Task directions:
Reproduce verbatim the line in which "(442, 378) = (398, 309): white cap -> none" occurs, together with each line that follows it to the end of the listing, and nothing more.

Materials provided:

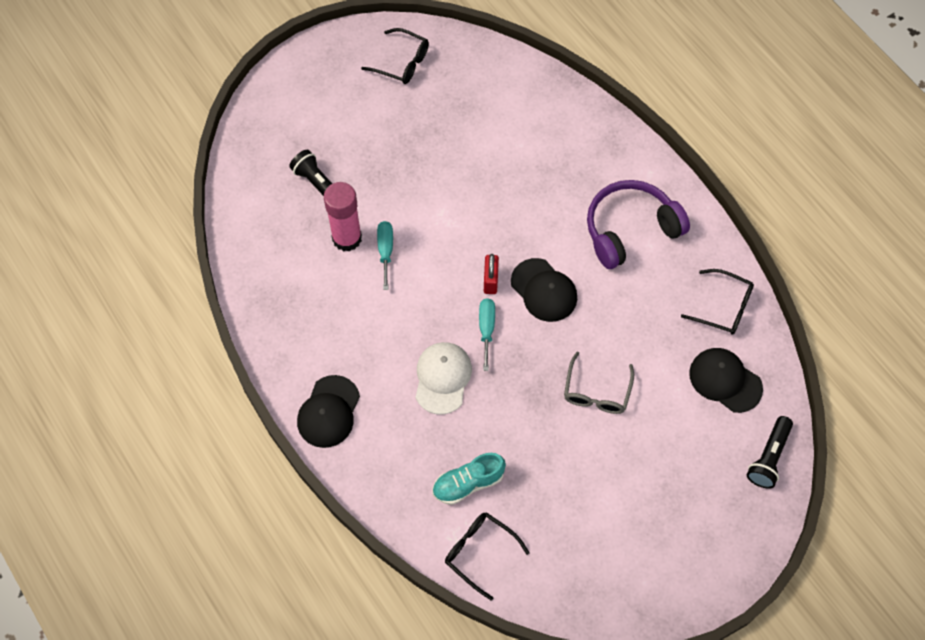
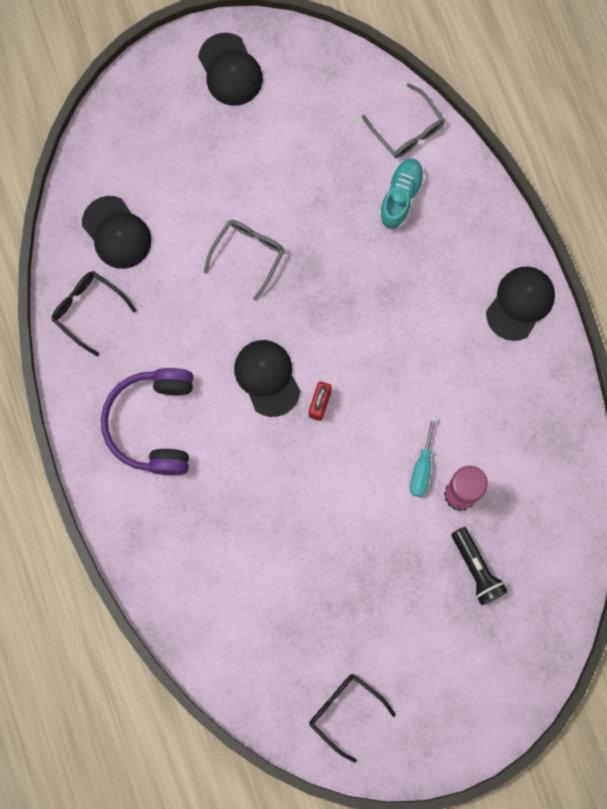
camera: 165 degrees left, 15 degrees up
(442, 378) = (398, 309): white cap -> none
(468, 483) = (401, 196): turquoise shoe -> turquoise shoe turned 60 degrees counterclockwise
(480, 552) = (407, 129): black glasses -> grey glasses
(486, 329) = (339, 350): turquoise screwdriver -> none
(630, 229) = (153, 424): purple headphones -> purple headphones turned 105 degrees clockwise
(676, 567) = (230, 70): none -> black cap
(768, 457) = (104, 147): black flashlight -> none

Answer for this exercise:
(442, 378) = (398, 309): white cap -> none
(468, 483) = (401, 196): turquoise shoe -> turquoise shoe turned 60 degrees counterclockwise
(480, 552) = (407, 129): black glasses -> grey glasses
(486, 329) = (339, 350): turquoise screwdriver -> none
(630, 229) = (153, 424): purple headphones -> purple headphones turned 105 degrees clockwise
(676, 567) = (230, 70): none -> black cap
(768, 457) = (104, 147): black flashlight -> none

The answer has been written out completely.